#### Task details:
Write the listing below out again word for word, without a single picture.

#### Collected material:
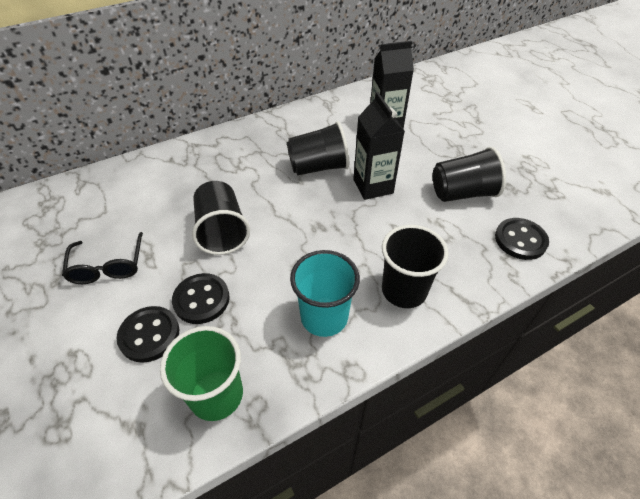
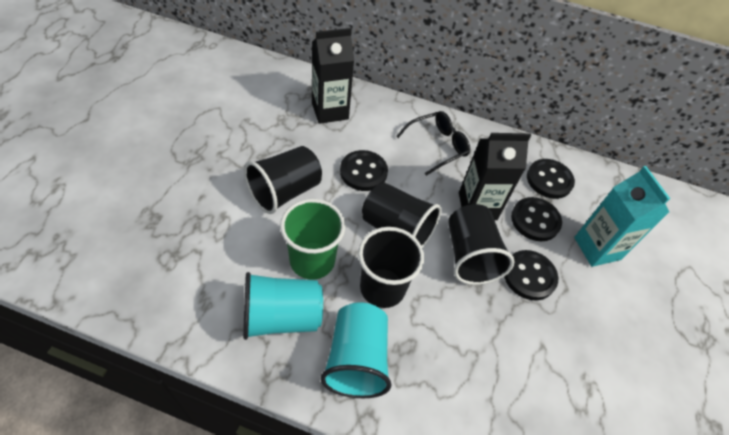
black button: 3 -> 4
turquoise carton: 0 -> 1
turquoise cup: 1 -> 2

#### Reply to the exercise:
black button: 3 -> 4
turquoise carton: 0 -> 1
turquoise cup: 1 -> 2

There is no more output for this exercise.